- Opening Delimiter -
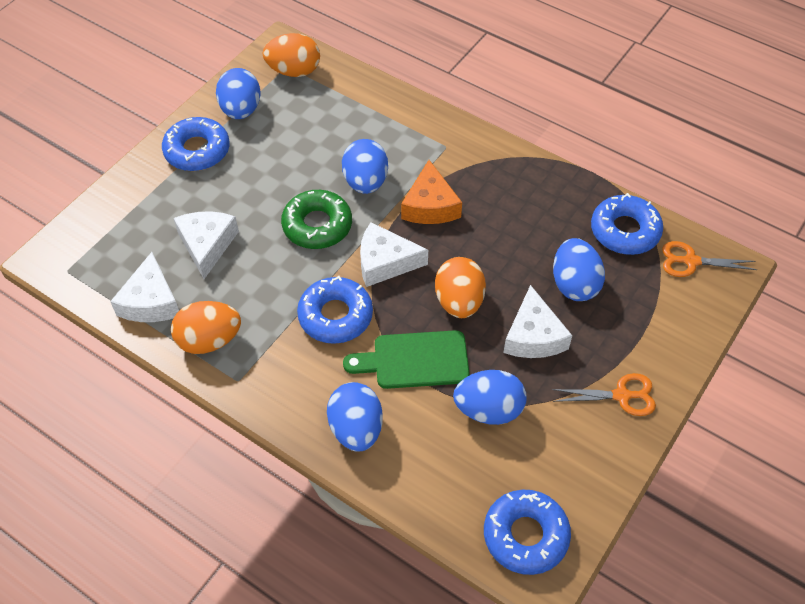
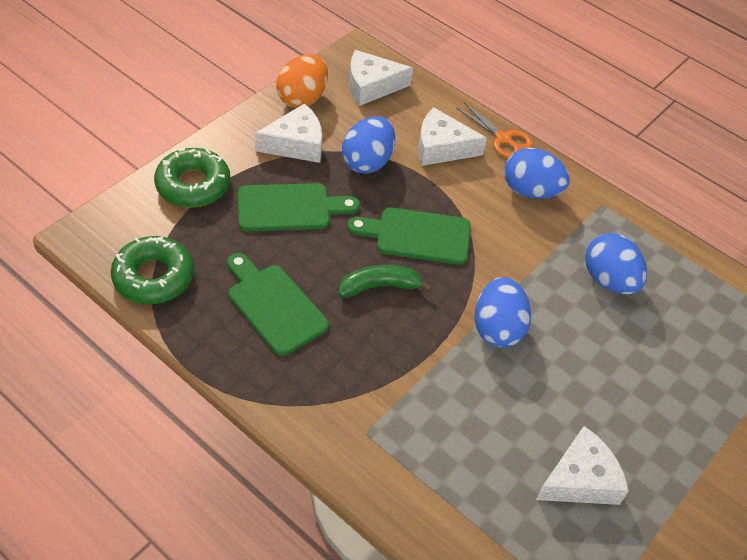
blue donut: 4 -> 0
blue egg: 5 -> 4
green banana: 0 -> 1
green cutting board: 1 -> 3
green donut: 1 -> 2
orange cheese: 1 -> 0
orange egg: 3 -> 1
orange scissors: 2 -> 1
- Closing Delimiter -
- Opening Delimiter -
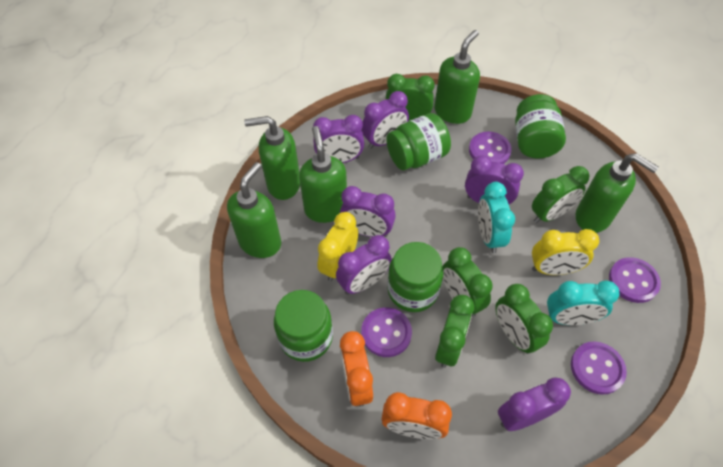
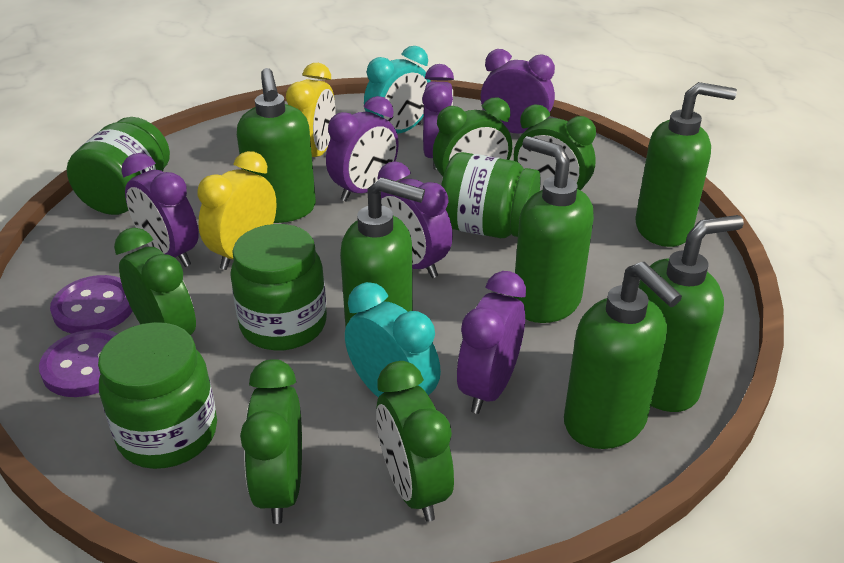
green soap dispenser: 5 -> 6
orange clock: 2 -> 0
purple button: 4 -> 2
- Closing Delimiter -
INSTRUCTIONS FOR THE TASK
Every line with "orange" in it should be copied from the entries above.

RESULT BELOW
orange cheese: 1 -> 0
orange egg: 3 -> 1
orange scissors: 2 -> 1
orange clock: 2 -> 0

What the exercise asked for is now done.